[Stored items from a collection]
______________________________
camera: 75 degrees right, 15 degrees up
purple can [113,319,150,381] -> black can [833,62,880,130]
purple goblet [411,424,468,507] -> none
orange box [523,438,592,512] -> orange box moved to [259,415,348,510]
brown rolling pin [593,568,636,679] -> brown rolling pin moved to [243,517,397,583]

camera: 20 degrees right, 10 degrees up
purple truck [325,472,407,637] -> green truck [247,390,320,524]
______________________________
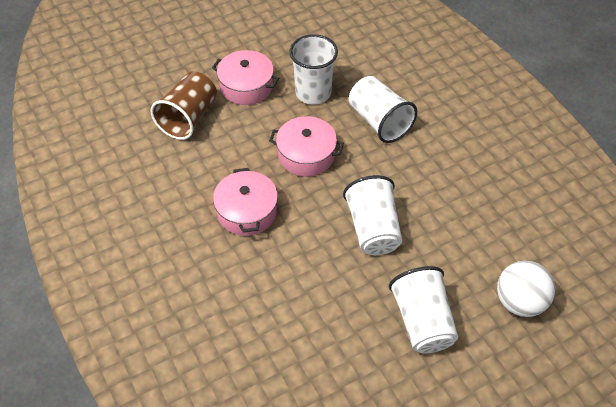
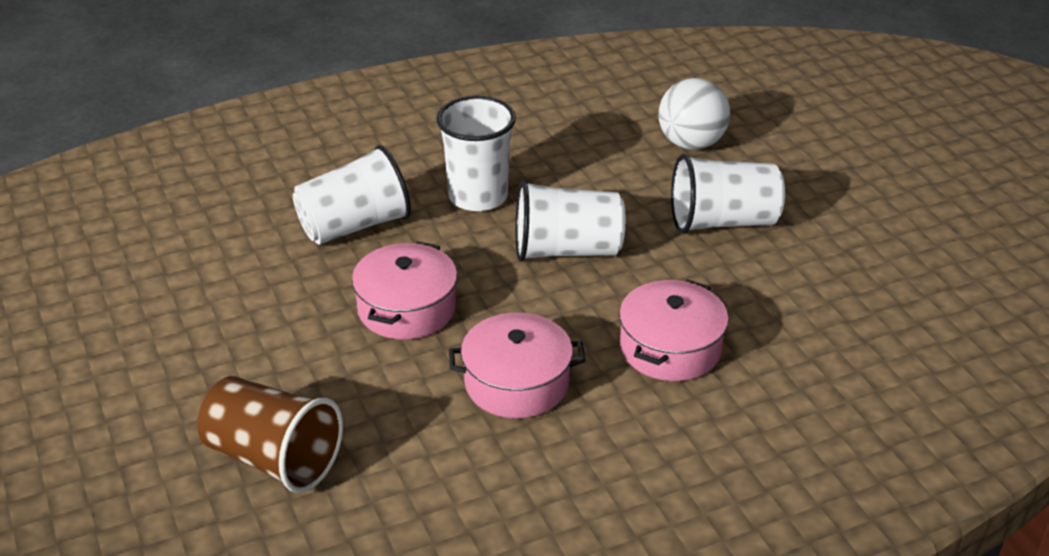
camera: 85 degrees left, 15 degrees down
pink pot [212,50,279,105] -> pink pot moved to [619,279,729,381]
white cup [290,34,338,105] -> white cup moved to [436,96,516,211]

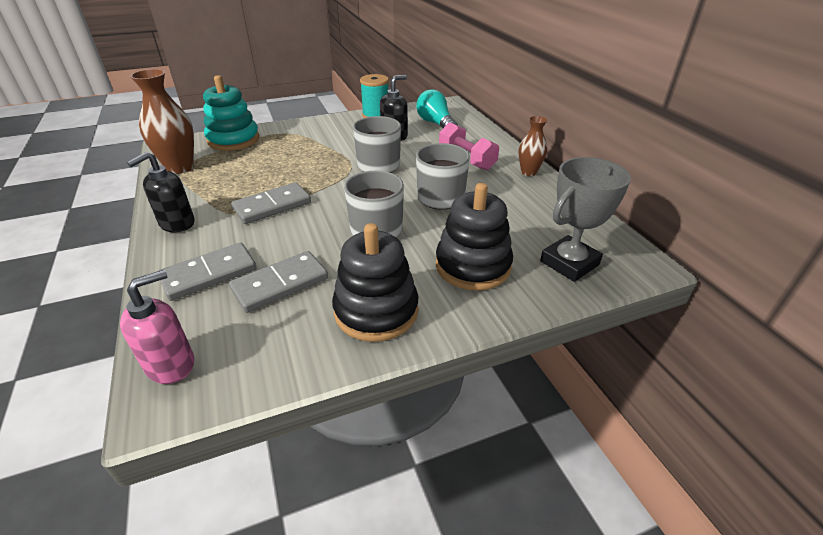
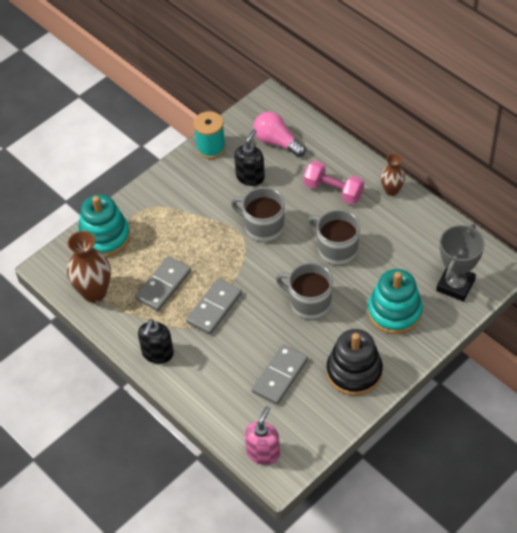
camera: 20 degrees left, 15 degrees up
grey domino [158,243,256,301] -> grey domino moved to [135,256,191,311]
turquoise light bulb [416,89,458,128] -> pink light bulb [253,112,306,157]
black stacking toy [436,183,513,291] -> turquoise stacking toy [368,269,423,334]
______________________________
> Work to be completed:
When a line in the data contains the string "purple", copy that line.

> Answer to this task:
purple can [113,319,150,381] -> black can [833,62,880,130]
purple goblet [411,424,468,507] -> none
purple truck [325,472,407,637] -> green truck [247,390,320,524]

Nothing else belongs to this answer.